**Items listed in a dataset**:

-*-

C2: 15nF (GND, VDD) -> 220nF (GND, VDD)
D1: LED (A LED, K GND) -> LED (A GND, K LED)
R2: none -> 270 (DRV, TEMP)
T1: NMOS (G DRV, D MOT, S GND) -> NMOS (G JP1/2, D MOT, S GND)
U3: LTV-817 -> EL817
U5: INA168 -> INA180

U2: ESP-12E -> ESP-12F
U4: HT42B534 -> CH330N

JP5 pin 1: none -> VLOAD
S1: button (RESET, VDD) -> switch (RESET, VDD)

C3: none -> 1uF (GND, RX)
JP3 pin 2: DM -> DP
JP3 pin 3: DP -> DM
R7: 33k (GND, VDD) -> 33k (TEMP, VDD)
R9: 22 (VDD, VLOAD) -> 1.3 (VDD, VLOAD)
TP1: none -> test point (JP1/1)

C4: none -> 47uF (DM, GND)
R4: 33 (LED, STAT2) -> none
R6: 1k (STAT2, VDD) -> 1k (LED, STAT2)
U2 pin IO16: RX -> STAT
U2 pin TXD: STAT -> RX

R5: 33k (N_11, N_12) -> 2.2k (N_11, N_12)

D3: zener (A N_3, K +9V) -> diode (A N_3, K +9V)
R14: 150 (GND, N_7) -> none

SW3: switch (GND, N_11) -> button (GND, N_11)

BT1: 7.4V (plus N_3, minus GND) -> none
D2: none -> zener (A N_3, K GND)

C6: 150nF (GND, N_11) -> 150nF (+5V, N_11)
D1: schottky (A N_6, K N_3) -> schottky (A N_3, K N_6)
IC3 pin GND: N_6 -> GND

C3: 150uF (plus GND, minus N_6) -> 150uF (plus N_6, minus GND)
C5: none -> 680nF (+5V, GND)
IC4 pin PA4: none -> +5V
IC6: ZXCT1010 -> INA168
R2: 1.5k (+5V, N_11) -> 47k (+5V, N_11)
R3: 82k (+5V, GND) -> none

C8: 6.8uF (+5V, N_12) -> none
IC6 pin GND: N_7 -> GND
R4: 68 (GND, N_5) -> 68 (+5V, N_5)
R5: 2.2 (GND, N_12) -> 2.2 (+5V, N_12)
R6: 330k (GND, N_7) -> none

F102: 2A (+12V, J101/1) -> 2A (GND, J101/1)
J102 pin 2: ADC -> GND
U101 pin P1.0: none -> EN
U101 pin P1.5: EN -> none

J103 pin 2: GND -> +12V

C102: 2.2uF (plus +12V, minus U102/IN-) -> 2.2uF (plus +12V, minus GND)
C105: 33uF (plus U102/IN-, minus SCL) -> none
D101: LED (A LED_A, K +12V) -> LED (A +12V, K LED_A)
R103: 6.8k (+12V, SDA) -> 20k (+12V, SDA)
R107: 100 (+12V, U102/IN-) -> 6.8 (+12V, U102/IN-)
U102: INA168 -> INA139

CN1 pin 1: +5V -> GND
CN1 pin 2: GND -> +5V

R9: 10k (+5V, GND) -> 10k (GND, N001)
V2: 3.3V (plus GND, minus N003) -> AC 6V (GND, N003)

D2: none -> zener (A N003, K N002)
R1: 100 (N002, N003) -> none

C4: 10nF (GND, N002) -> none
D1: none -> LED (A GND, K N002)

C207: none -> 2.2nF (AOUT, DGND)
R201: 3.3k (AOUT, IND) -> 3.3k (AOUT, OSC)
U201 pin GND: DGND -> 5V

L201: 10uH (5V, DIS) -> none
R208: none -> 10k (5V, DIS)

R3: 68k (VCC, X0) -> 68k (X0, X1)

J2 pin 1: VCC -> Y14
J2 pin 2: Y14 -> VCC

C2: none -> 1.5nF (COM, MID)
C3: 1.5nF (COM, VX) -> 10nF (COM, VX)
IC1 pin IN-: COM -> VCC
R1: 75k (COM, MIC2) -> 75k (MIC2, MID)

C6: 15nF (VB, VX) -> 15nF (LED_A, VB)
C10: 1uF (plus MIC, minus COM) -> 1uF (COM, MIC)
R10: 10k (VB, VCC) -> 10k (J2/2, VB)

-*-

**WHAT THIS TASK INVOLVES**:
Every line that contains the string "VLOAD" should be returned from the data.

**RESPONSE TO THE EXERCISE**:
JP5 pin 1: none -> VLOAD
R9: 22 (VDD, VLOAD) -> 1.3 (VDD, VLOAD)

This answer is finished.